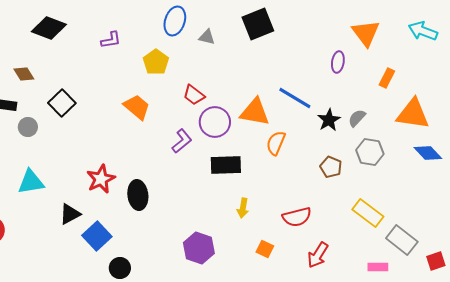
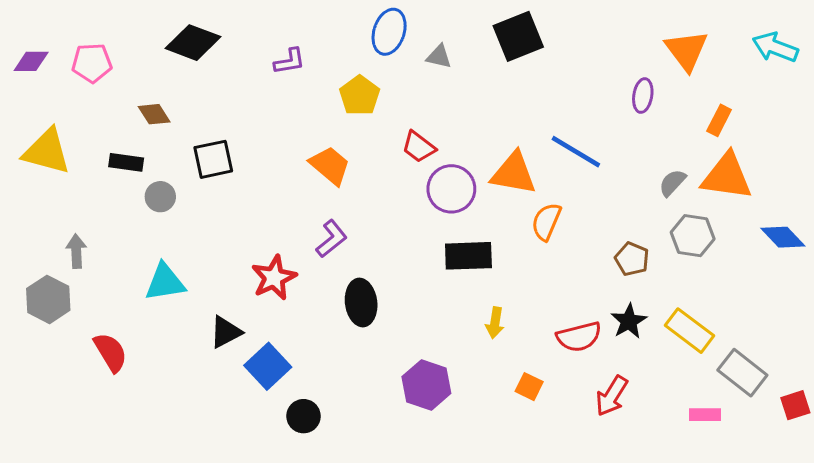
black square: (62, 103) -> (213, 159), turned 32
orange triangle: (413, 114) -> (727, 176), moved
black star: (329, 120) -> (629, 321), moved
purple L-shape: (182, 141) -> (332, 239), moved
black ellipse: (138, 195) -> (361, 303), moved

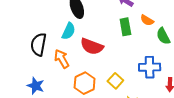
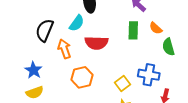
red semicircle: (92, 46) -> (96, 43), turned -30
yellow square: (115, 81) -> (123, 83), moved

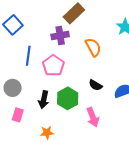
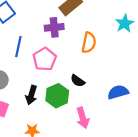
orange semicircle: (93, 47) -> (89, 43), turned 36
black semicircle: (96, 85) -> (78, 81), moved

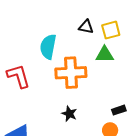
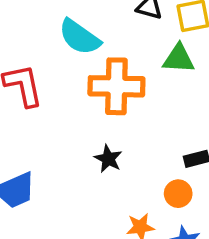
cyan semicircle: (48, 47) -> (80, 37), turned -70

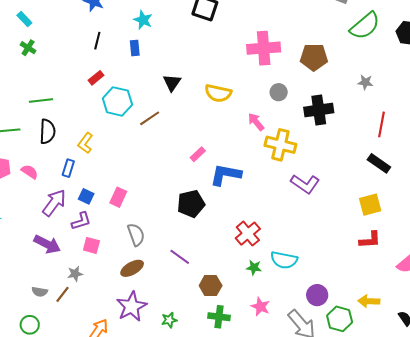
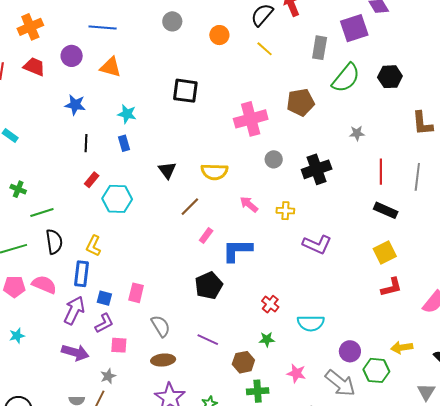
green cross: (28, 48) -> (18, 189), moved
brown pentagon: (314, 57) -> (301, 102), moved
brown line: (150, 118) -> (190, 207), moved
pink arrow: (256, 122) -> (249, 204), moved
yellow cross: (280, 145) -> (285, 211), size x0.6
blue rectangle: (68, 168) -> (82, 274), size x1.4
pink semicircle: (30, 172) -> (44, 285), size x1.4
red cross: (248, 234) -> (270, 304), size x0.7
brown ellipse: (132, 268) -> (163, 360), turned 35
green star: (254, 268) -> (267, 339), moved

Required action
Begin at the line containing "pink semicircle: (30, 172)" and reproduce every line through the last one in the records above, exactly.

Solution
pink semicircle: (30, 172) -> (44, 285), size x1.4
red cross: (248, 234) -> (270, 304), size x0.7
brown ellipse: (132, 268) -> (163, 360), turned 35
green star: (254, 268) -> (267, 339), moved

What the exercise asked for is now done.